All records, minus the pictures: write them out exactly.

MATERIAL SUPPLIED START

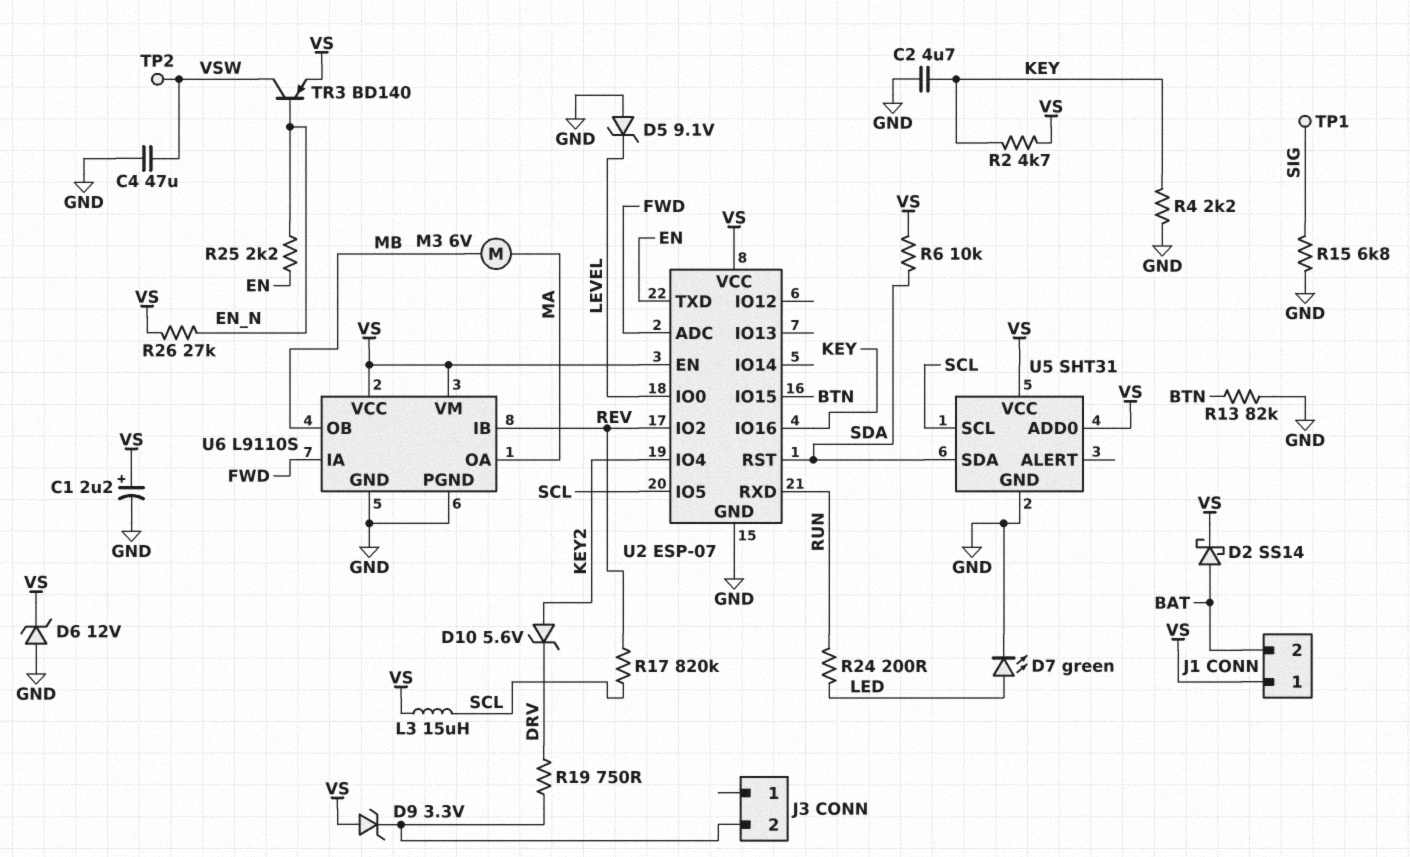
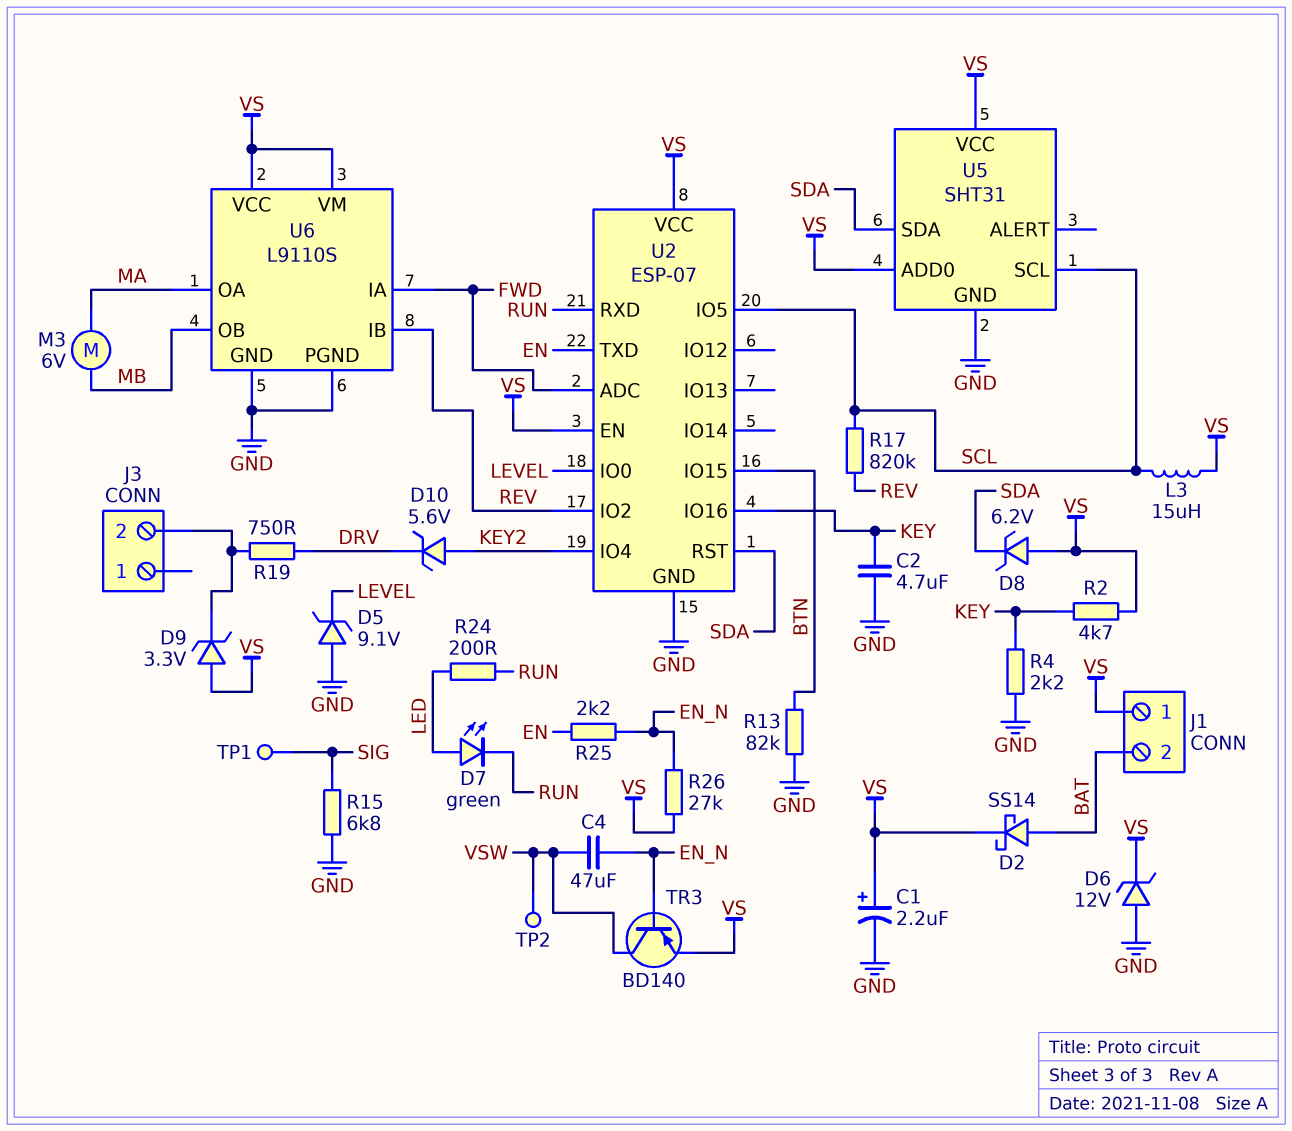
C4: 47uF (GND, VSW) -> 47uF (EN_N, VSW)
D7: LED green (A LED, K GND) -> LED green (A LED, K RUN)
D8: none -> zener 6.2V (A VS, K SDA)
R6: 10k (SDA, VS) -> none

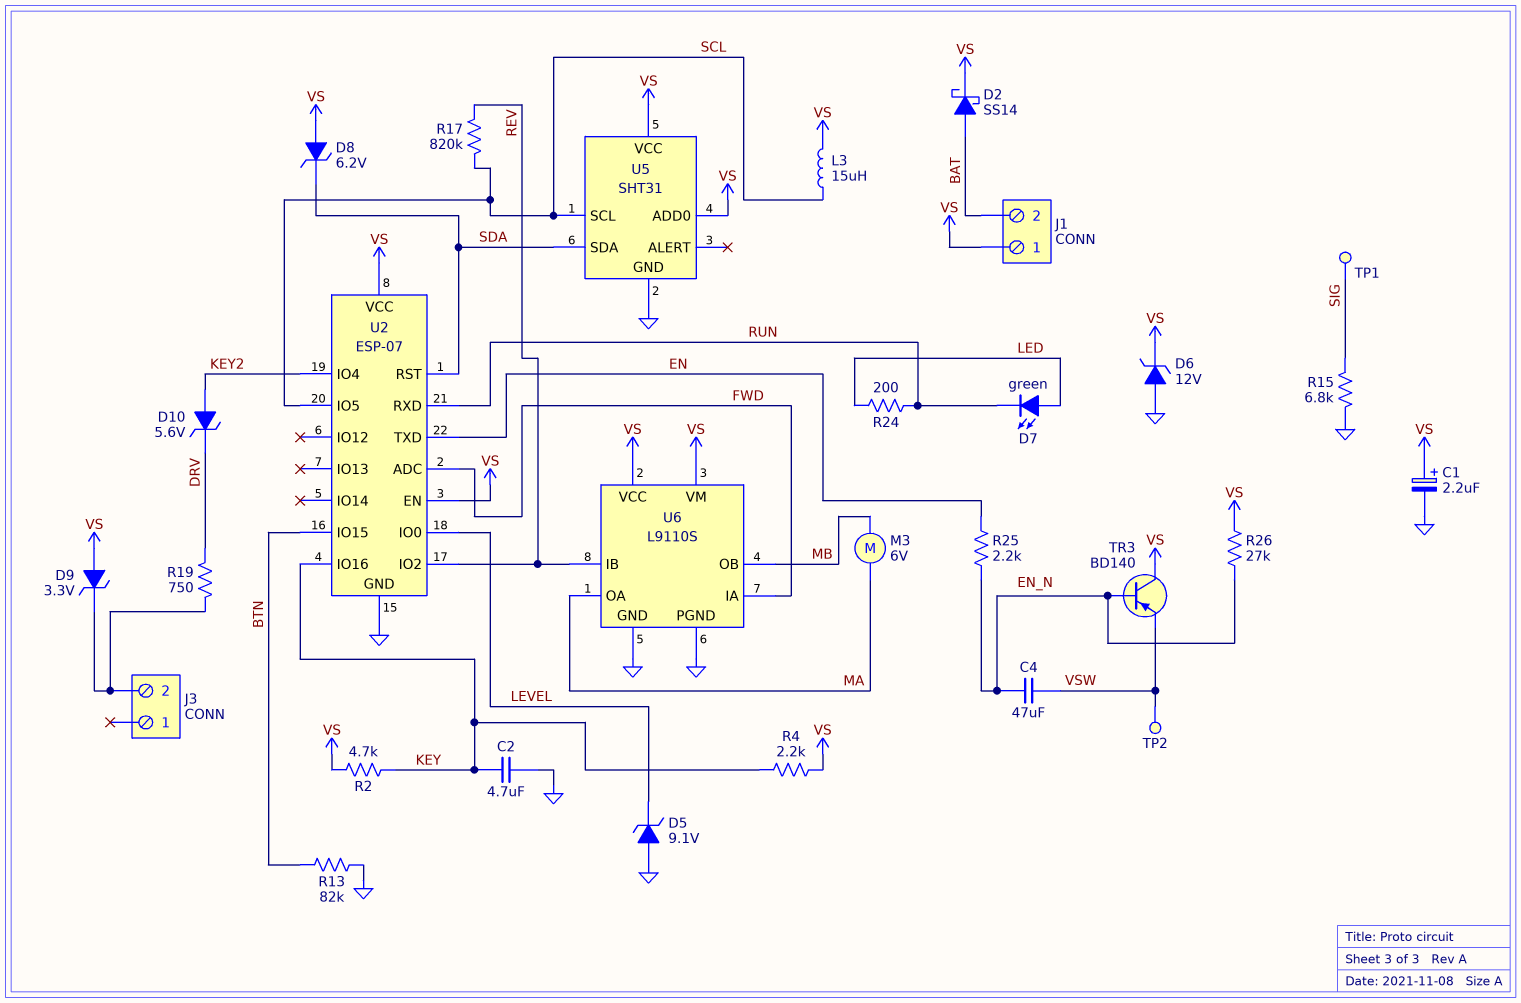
R4: 2.2k (GND, KEY) -> 2.2k (KEY, VS)
TR3: PNP BD140 (B EN_N, C VSW, E VS) -> PNP BD140 (B EN_N, C VS, E VSW)

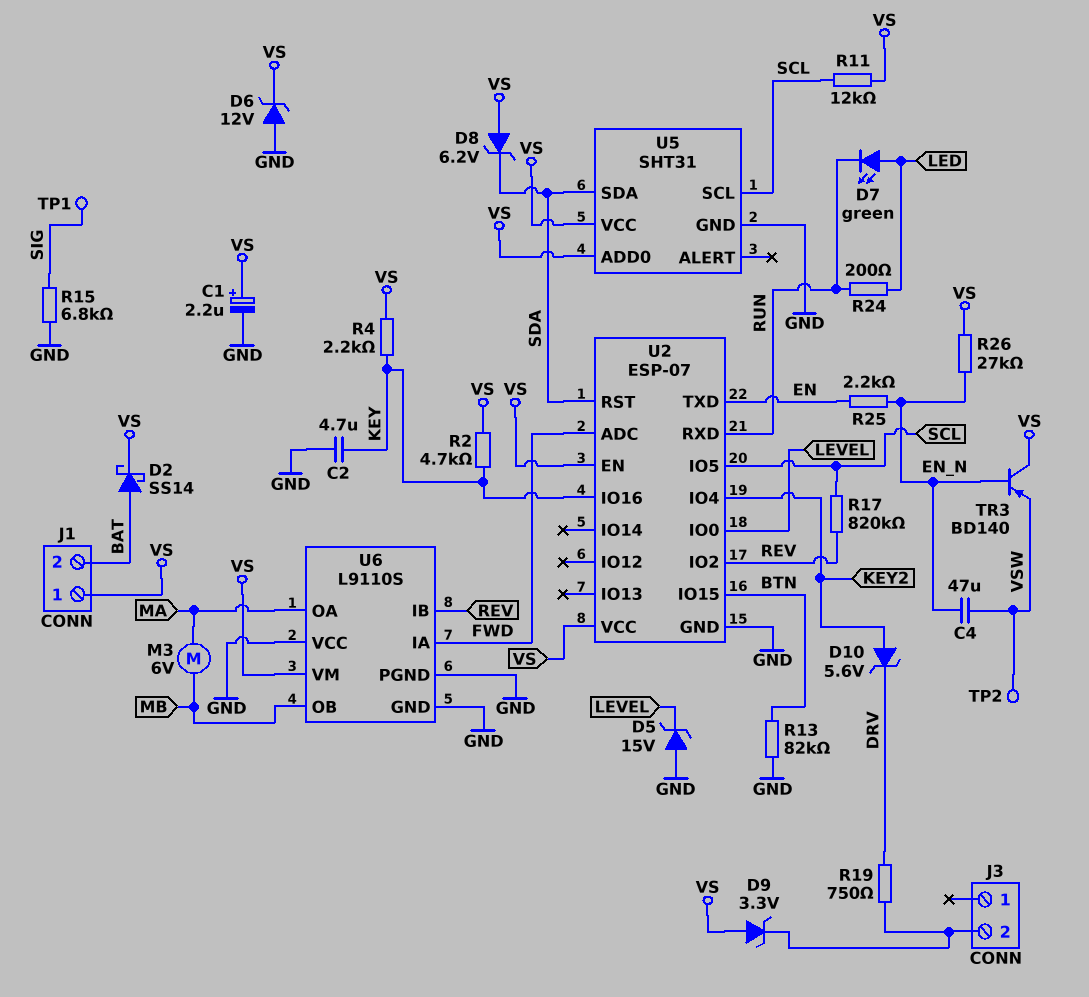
D5: zener 9.1V (A GND, K LEVEL) -> zener 15V (A GND, K LEVEL)
L3: 15uH (SCL, VS) -> none
R11: none -> 12k (SCL, VS)
U6 pin VCC: VS -> GND

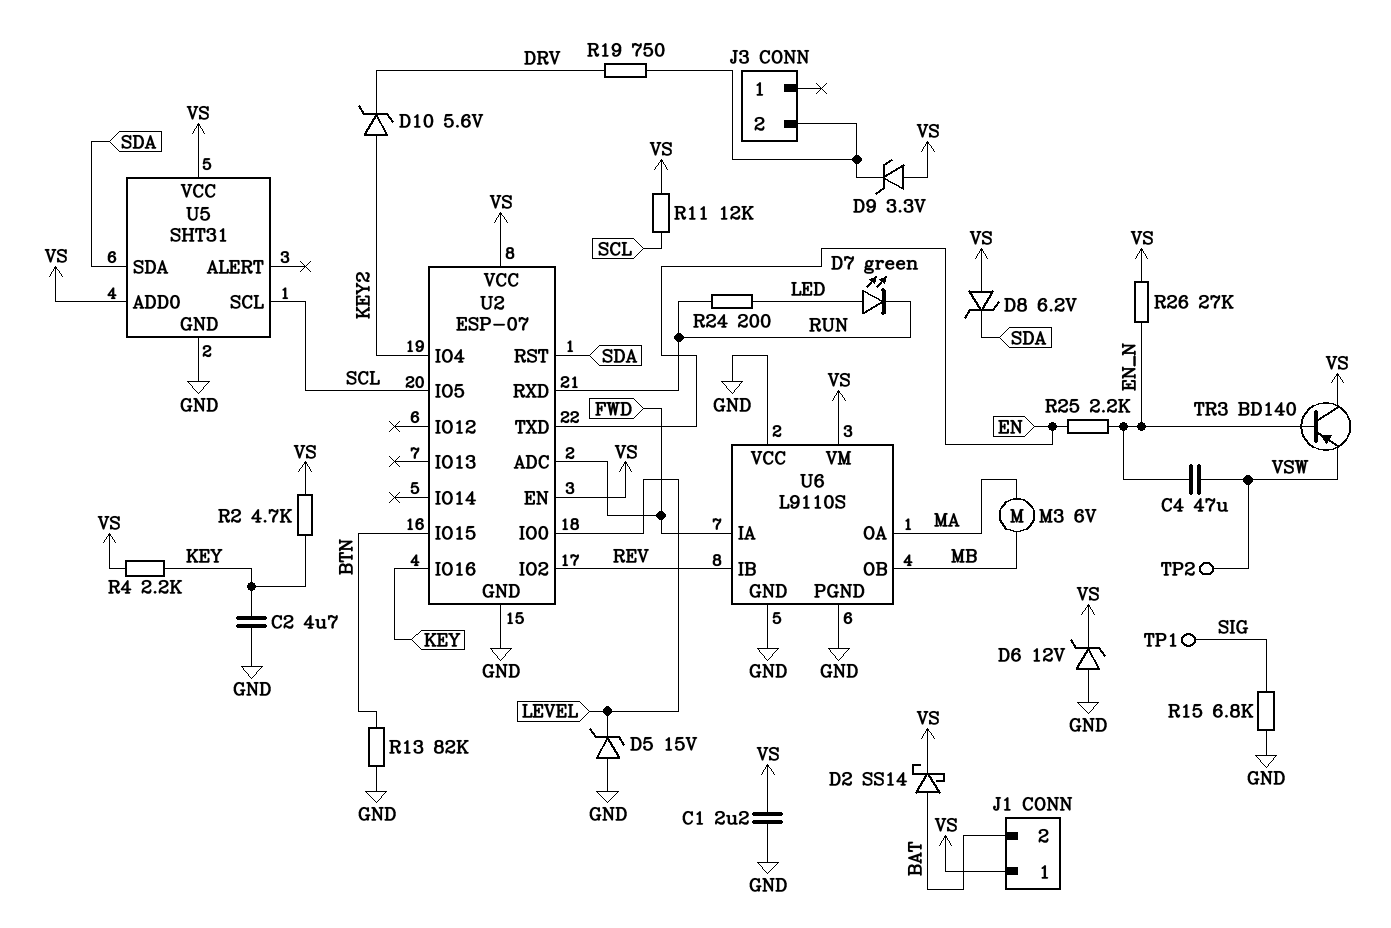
C1: 2.2uF (plus VS, minus GND) -> 2.2uF (GND, VS)
R17: 820k (REV, SCL) -> none

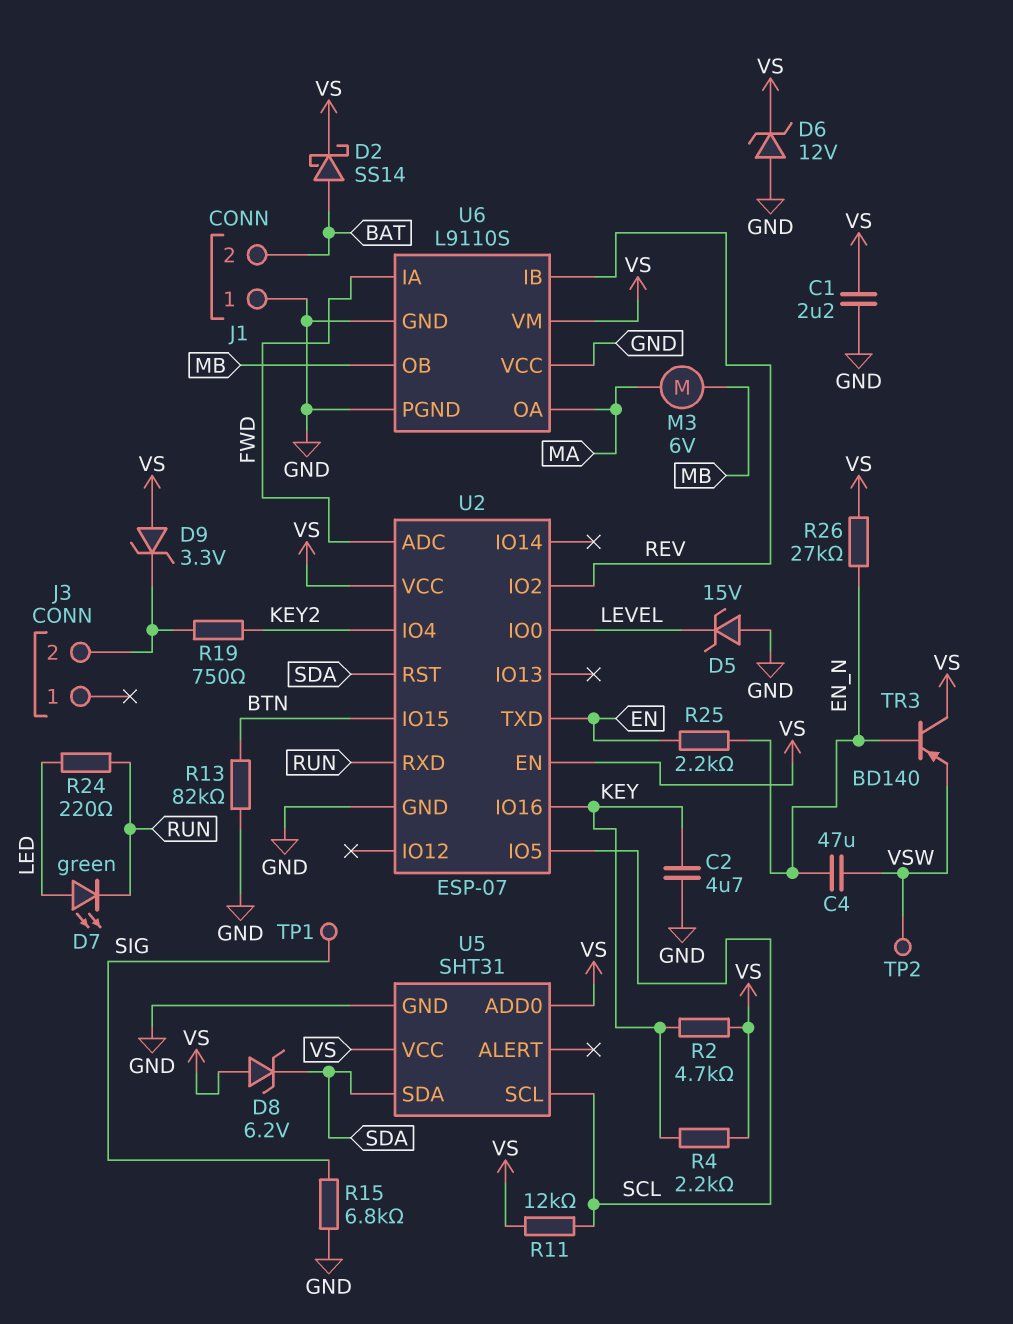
D10: zener 5.6V (A KEY2, K DRV) -> none
J1 pin 1: VS -> GND
R19: 750 (DRV, J3/2) -> 750 (J3/2, KEY2)
R24: 200 (LED, RUN) -> 220 (LED, RUN)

MATERIAL SUPPLIED END

_ANSWER FOR THE TASK_.
C4: 47uF (GND, VSW) -> 47uF (EN_N, VSW)
D7: LED green (A LED, K GND) -> LED green (A LED, K RUN)
D8: none -> zener 6.2V (A VS, K SDA)
R6: 10k (SDA, VS) -> none

R4: 2.2k (GND, KEY) -> 2.2k (KEY, VS)
TR3: PNP BD140 (B EN_N, C VSW, E VS) -> PNP BD140 (B EN_N, C VS, E VSW)

D5: zener 9.1V (A GND, K LEVEL) -> zener 15V (A GND, K LEVEL)
L3: 15uH (SCL, VS) -> none
R11: none -> 12k (SCL, VS)
U6 pin VCC: VS -> GND

C1: 2.2uF (plus VS, minus GND) -> 2.2uF (GND, VS)
R17: 820k (REV, SCL) -> none

D10: zener 5.6V (A KEY2, K DRV) -> none
J1 pin 1: VS -> GND
R19: 750 (DRV, J3/2) -> 750 (J3/2, KEY2)
R24: 200 (LED, RUN) -> 220 (LED, RUN)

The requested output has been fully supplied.